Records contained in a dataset
▽
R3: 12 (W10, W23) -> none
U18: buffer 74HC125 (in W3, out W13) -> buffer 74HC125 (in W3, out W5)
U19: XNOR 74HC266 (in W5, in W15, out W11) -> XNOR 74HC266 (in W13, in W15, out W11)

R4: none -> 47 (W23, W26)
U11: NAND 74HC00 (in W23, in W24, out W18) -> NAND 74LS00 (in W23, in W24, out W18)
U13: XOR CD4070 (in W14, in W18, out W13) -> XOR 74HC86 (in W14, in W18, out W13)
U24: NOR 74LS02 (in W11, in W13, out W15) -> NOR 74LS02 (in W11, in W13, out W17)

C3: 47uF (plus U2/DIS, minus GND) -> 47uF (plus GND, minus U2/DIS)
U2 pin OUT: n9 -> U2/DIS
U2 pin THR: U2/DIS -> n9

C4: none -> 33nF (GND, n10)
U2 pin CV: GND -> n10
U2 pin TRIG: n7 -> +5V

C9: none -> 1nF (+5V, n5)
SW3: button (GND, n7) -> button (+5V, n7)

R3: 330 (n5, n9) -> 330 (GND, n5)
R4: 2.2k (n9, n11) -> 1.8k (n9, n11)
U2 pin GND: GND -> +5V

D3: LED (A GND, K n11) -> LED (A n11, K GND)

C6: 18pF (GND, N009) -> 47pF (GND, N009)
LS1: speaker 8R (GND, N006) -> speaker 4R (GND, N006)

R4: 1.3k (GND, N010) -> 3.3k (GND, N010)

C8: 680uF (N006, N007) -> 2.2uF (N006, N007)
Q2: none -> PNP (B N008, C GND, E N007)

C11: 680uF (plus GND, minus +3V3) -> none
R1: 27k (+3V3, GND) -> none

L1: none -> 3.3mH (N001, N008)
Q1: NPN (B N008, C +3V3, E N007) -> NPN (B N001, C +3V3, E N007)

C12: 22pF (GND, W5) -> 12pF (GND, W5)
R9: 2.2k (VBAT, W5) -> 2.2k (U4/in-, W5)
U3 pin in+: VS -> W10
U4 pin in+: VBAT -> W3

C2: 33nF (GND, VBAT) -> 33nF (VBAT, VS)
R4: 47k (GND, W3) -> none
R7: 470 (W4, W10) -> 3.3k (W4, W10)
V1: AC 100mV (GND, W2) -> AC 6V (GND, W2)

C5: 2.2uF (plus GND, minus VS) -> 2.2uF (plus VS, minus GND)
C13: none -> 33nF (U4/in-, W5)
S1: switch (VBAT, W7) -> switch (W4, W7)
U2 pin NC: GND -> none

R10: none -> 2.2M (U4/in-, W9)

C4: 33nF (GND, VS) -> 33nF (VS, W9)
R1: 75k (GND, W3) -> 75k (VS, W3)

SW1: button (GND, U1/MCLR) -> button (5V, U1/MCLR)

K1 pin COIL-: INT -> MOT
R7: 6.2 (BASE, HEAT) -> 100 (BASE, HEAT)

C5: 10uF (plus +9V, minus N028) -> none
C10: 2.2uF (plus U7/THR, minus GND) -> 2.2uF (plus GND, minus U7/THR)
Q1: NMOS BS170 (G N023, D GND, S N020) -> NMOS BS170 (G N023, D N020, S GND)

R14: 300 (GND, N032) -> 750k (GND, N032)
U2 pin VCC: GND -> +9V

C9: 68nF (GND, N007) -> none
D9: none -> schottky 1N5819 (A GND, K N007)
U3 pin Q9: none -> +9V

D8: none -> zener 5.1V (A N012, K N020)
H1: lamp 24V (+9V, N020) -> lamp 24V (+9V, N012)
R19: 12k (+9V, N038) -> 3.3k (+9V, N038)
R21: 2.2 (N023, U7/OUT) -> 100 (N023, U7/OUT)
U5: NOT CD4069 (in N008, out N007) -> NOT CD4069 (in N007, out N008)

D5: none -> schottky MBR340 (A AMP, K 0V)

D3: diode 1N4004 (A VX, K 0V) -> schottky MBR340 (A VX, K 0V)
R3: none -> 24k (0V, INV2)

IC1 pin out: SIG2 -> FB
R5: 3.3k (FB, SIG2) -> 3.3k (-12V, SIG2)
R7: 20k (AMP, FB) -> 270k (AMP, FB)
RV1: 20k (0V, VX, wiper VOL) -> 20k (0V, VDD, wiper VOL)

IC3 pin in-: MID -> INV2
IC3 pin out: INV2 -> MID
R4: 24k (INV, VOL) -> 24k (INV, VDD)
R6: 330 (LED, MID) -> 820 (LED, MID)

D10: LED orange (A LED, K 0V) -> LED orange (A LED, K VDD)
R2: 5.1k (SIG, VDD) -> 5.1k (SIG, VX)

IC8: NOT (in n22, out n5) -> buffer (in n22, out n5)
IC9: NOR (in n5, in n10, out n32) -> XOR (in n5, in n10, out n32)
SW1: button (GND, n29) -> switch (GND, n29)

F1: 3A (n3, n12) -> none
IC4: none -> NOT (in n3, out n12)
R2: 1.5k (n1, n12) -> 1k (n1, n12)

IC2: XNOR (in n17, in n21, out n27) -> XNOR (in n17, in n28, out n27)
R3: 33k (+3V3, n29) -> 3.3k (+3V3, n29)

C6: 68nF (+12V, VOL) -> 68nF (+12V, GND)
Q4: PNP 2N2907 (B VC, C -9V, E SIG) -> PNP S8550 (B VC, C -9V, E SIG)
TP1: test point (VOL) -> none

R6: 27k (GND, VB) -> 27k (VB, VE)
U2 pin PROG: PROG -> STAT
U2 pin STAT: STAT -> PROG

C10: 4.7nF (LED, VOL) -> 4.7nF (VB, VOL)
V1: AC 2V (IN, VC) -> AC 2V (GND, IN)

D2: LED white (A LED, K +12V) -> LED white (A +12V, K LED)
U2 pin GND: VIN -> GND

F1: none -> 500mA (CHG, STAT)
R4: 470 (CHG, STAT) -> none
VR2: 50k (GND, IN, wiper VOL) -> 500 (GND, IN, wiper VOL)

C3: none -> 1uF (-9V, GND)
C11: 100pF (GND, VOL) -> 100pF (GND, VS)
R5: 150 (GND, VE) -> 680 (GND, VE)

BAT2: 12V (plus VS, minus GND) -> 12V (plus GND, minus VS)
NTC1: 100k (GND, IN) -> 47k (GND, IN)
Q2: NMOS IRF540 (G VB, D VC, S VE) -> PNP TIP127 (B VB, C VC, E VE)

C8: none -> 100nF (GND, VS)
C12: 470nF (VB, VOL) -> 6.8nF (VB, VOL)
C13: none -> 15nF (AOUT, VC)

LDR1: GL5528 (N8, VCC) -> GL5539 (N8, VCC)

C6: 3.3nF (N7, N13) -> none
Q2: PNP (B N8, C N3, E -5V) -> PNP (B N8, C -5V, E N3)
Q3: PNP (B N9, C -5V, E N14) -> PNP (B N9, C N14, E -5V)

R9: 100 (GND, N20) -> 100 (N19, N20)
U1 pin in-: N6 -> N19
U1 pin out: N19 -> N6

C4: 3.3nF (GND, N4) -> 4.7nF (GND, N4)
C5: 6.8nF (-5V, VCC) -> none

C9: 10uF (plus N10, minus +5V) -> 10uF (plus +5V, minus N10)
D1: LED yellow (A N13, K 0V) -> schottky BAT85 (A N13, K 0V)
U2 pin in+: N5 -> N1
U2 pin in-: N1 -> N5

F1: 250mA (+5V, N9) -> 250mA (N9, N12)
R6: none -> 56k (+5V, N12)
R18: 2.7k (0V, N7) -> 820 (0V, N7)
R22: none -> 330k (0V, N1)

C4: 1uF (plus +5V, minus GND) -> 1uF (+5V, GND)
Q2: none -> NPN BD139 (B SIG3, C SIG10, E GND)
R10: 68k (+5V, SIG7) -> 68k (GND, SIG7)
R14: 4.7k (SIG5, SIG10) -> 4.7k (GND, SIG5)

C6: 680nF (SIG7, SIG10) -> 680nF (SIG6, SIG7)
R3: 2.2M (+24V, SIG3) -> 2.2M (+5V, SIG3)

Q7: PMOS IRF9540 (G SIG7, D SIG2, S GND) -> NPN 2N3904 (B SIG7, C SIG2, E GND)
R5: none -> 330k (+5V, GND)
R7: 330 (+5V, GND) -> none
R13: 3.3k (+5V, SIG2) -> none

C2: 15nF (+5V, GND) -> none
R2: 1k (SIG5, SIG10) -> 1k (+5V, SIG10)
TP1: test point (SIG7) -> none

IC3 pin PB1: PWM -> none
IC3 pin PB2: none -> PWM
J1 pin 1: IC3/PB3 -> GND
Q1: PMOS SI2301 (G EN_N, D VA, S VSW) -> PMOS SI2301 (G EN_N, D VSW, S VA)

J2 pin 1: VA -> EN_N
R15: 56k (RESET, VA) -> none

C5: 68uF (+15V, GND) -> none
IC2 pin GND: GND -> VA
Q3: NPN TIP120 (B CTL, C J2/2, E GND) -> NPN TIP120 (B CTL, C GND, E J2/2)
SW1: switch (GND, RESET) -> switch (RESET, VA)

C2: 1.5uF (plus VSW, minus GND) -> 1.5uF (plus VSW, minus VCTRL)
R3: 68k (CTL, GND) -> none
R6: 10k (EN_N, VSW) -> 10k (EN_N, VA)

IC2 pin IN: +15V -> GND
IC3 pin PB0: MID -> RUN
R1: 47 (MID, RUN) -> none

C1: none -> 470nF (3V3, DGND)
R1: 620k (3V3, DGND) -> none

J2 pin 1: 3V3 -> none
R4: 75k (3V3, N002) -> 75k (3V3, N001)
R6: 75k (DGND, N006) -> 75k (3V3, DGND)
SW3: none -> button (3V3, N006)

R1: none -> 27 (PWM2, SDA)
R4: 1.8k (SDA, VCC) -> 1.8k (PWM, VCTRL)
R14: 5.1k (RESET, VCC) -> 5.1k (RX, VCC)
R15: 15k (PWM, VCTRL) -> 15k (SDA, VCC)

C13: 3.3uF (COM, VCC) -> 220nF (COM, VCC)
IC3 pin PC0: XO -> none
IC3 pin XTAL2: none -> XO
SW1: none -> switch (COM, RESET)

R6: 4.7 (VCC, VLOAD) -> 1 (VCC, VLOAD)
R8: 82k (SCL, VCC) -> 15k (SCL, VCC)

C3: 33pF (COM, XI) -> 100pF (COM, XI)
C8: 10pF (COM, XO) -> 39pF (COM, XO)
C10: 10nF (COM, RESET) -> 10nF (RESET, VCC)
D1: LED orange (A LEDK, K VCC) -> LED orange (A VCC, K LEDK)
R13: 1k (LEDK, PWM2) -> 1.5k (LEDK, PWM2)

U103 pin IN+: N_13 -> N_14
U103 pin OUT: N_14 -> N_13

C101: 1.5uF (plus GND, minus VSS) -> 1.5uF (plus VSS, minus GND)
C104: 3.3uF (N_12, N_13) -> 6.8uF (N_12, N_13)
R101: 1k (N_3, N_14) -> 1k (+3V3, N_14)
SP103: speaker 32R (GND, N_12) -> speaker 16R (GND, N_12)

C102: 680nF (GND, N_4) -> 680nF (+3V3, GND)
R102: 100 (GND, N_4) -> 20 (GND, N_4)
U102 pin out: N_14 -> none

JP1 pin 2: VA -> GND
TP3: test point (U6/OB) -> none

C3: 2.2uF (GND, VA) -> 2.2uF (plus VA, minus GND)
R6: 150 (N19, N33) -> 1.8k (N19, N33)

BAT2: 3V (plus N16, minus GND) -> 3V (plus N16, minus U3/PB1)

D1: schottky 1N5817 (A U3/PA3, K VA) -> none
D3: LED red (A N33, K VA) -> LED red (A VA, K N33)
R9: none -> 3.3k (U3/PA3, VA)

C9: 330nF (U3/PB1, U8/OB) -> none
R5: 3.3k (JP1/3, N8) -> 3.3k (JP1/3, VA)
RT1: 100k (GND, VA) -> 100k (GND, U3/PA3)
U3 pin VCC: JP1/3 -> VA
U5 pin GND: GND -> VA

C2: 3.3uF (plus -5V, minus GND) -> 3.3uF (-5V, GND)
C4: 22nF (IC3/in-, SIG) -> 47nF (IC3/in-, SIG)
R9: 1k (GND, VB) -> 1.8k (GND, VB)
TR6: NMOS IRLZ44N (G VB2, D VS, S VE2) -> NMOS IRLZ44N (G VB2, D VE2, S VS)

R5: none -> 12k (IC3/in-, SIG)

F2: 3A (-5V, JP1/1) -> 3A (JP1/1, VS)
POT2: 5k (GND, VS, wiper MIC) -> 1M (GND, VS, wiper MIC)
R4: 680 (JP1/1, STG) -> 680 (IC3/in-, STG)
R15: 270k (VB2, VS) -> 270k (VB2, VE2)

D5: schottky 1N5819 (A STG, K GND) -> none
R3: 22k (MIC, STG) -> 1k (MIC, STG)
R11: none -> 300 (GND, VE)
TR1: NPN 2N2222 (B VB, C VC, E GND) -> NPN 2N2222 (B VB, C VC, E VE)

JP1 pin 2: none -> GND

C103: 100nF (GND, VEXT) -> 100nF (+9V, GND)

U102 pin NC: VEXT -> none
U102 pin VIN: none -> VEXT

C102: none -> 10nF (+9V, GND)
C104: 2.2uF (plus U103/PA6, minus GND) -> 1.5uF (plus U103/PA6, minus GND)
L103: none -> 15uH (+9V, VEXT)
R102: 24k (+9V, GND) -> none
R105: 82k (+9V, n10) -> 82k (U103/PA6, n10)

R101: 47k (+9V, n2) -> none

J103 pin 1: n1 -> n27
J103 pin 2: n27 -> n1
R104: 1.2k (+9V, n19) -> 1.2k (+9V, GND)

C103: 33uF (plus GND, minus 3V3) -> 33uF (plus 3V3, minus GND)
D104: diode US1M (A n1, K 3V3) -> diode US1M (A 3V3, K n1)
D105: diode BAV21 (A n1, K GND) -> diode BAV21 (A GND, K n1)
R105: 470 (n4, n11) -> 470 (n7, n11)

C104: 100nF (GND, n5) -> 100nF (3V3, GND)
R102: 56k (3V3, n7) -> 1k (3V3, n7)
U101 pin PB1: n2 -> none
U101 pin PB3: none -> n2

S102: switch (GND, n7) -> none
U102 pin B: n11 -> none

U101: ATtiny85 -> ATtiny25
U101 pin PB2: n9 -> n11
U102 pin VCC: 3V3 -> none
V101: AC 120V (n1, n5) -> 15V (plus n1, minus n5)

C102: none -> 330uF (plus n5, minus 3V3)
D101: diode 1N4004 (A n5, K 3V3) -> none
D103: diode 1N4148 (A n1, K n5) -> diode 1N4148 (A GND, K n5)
△
**Prompt:**
Return, unchanged, the run of lines above that opens with the line containing "J1 pin 1: IC3/PB3 -> GND" and closes with the line containing "IC2 pin GND: GND -> VA". Include both.

**Answer to the problem:**
J1 pin 1: IC3/PB3 -> GND
Q1: PMOS SI2301 (G EN_N, D VA, S VSW) -> PMOS SI2301 (G EN_N, D VSW, S VA)

J2 pin 1: VA -> EN_N
R15: 56k (RESET, VA) -> none

C5: 68uF (+15V, GND) -> none
IC2 pin GND: GND -> VA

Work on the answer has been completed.